In the entries below, which lines run from the one containing "C3: 15pF (BUF, VOL) -> 15pF (GND, VOL)" to the one containing "T3: PMOS BSS84"? Copy exactly those lines, ends included, and no others.

───── Working data ─────

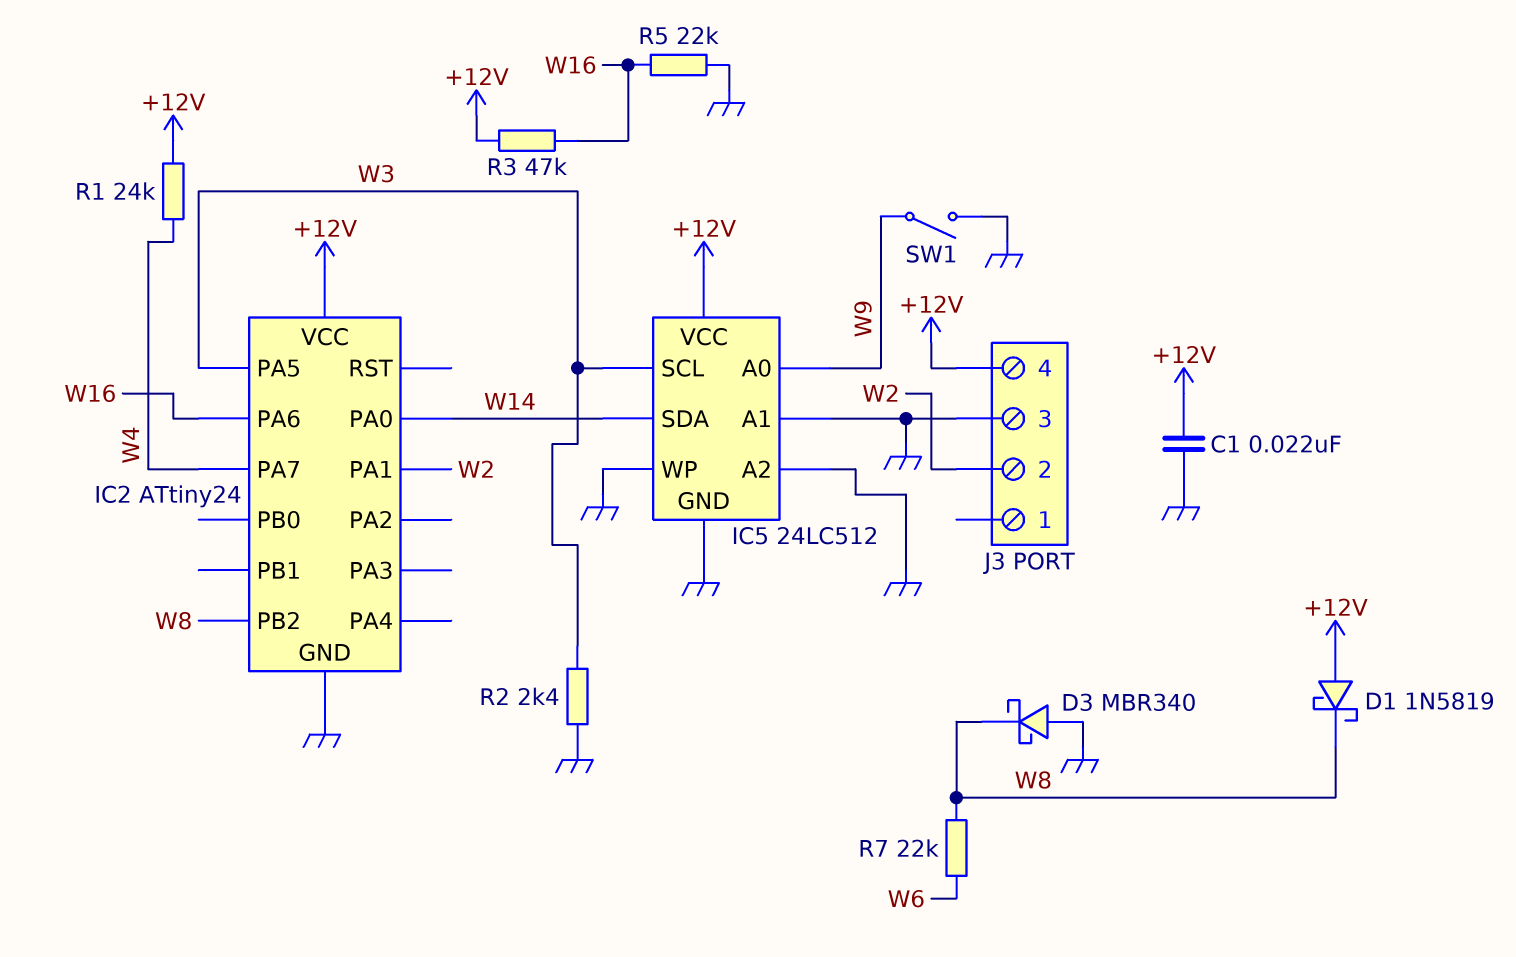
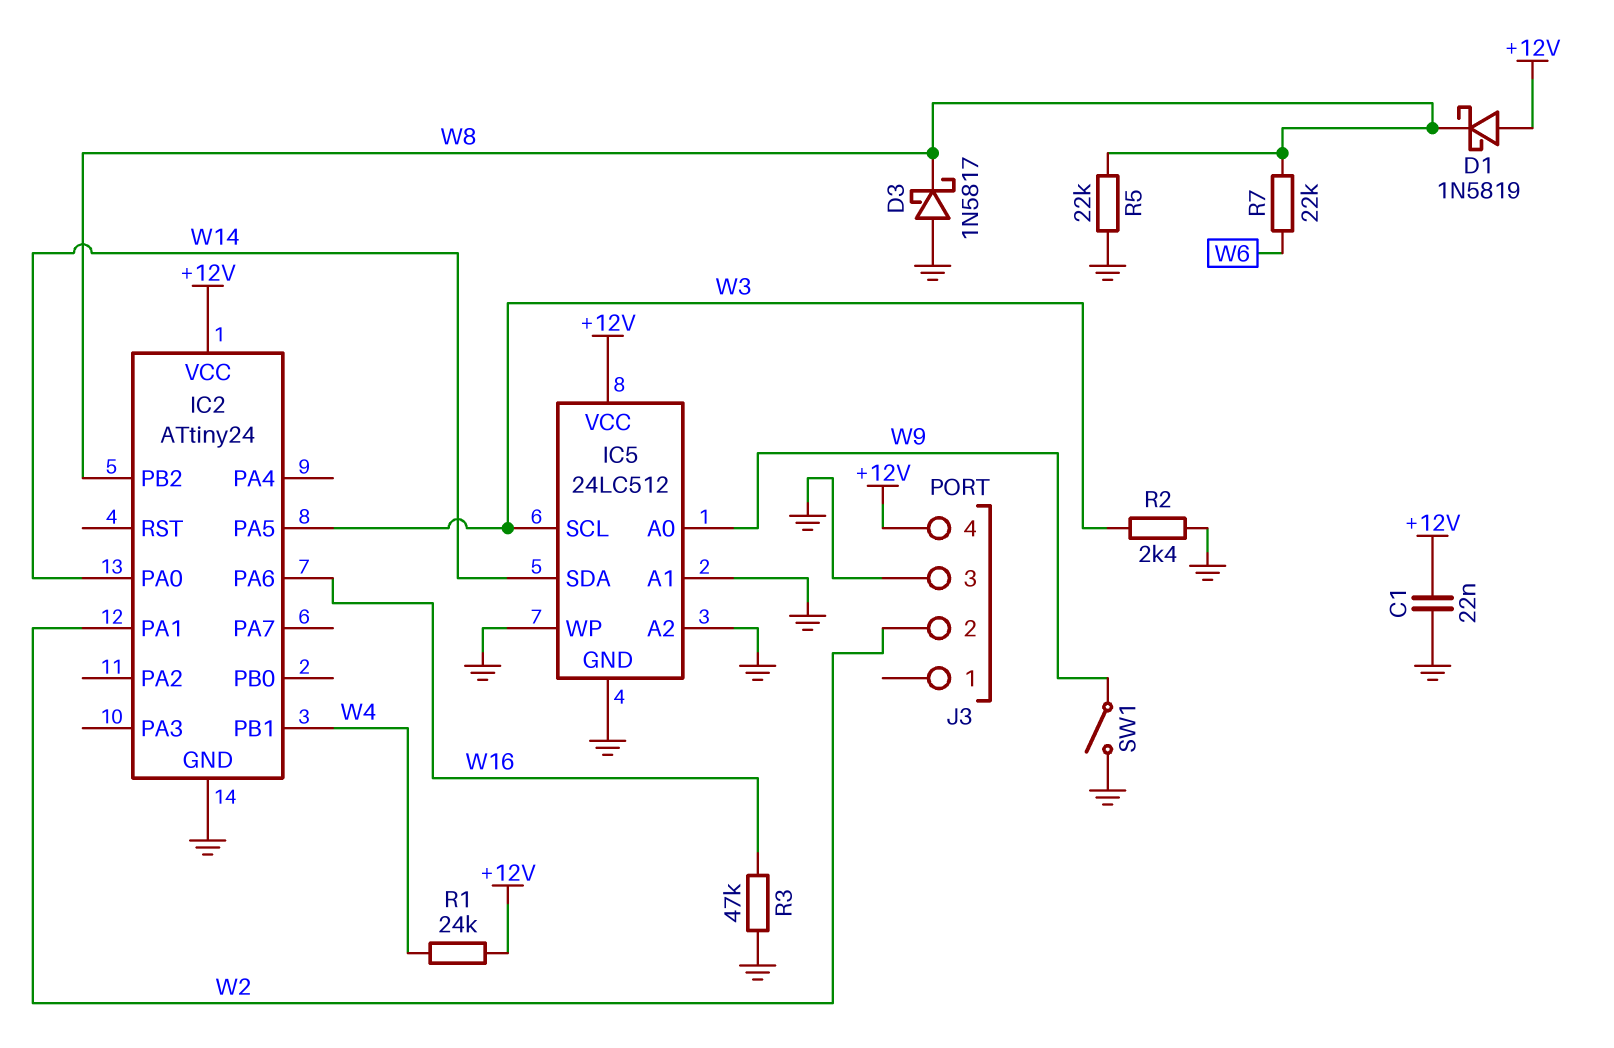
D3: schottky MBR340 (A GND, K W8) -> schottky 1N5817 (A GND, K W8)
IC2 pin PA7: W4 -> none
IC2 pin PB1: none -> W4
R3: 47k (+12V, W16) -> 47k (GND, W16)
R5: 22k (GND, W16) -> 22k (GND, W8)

─────
───── Working data ─────

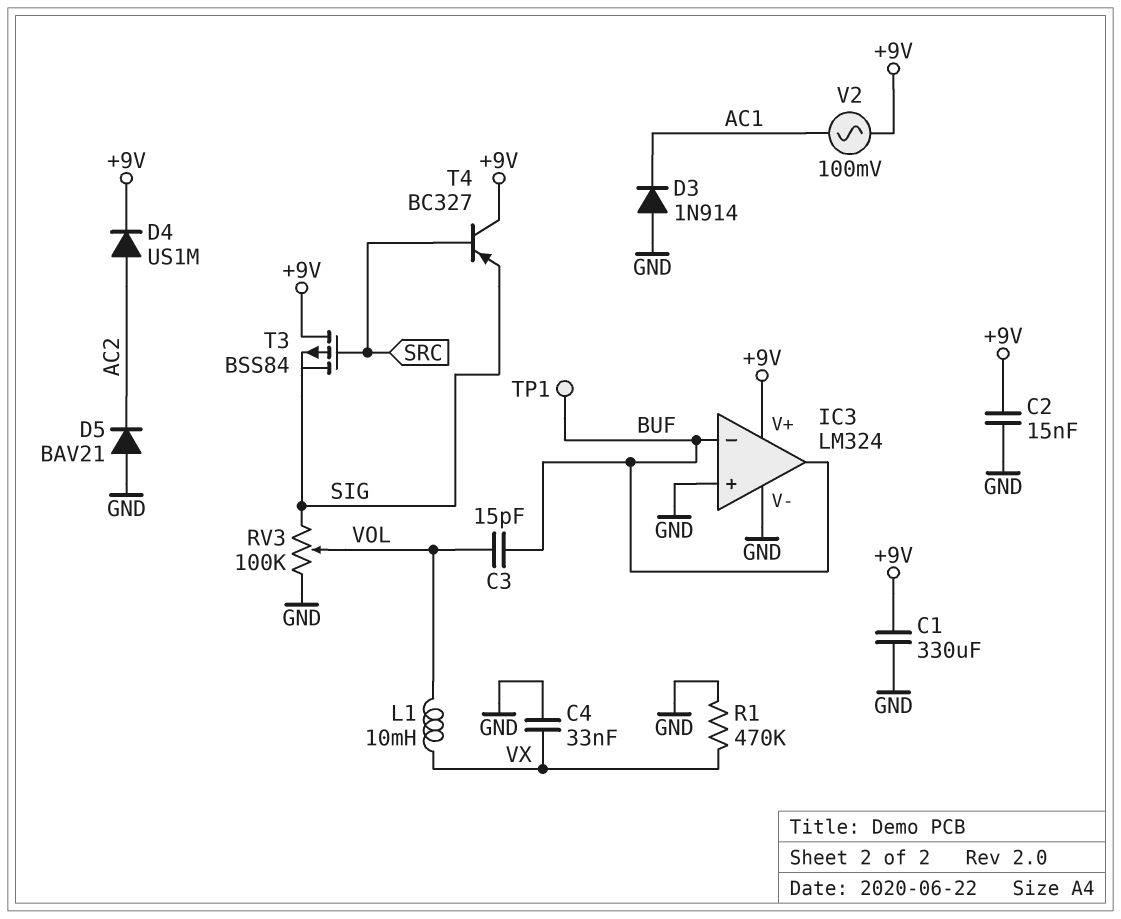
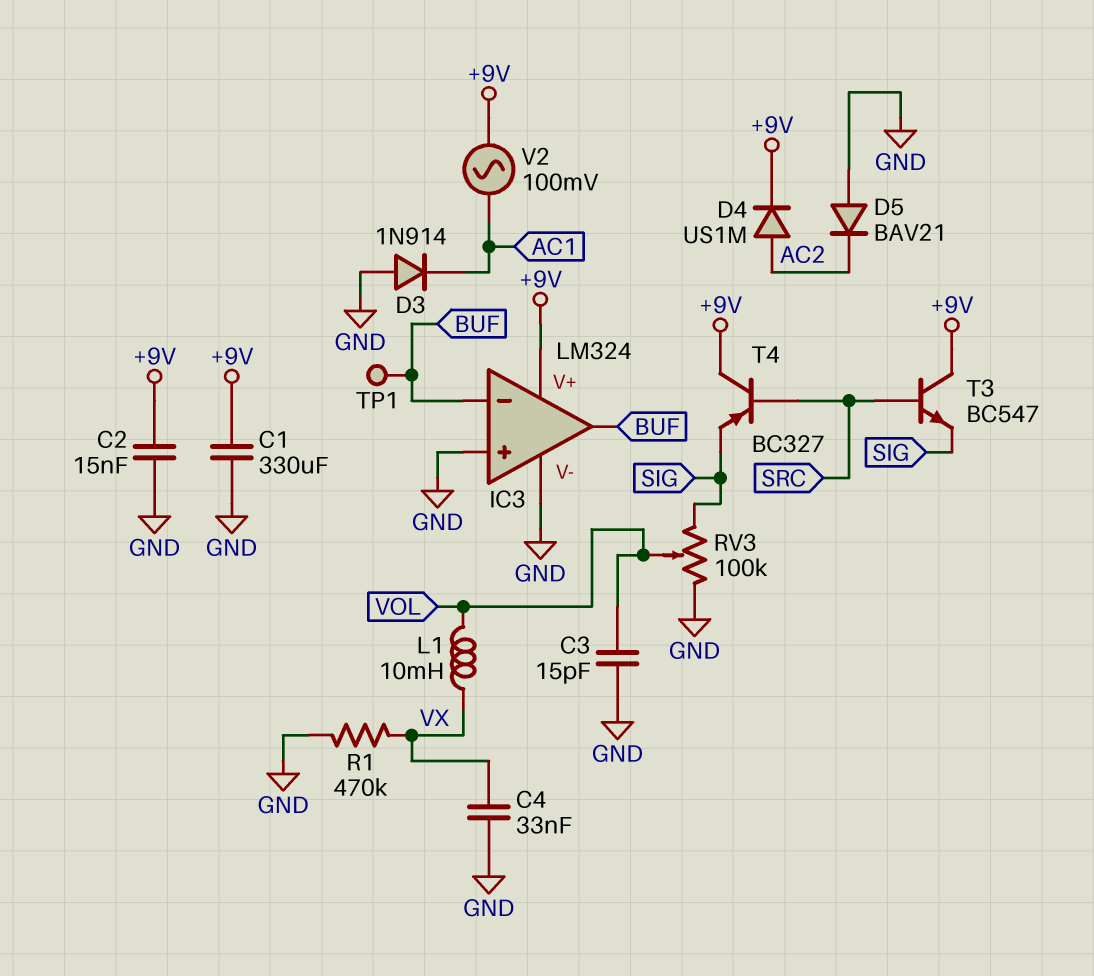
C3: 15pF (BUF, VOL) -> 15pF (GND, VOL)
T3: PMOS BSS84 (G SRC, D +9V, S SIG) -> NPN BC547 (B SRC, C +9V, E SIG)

─────

Solution to this problem:
C3: 15pF (BUF, VOL) -> 15pF (GND, VOL)
T3: PMOS BSS84 (G SRC, D +9V, S SIG) -> NPN BC547 (B SRC, C +9V, E SIG)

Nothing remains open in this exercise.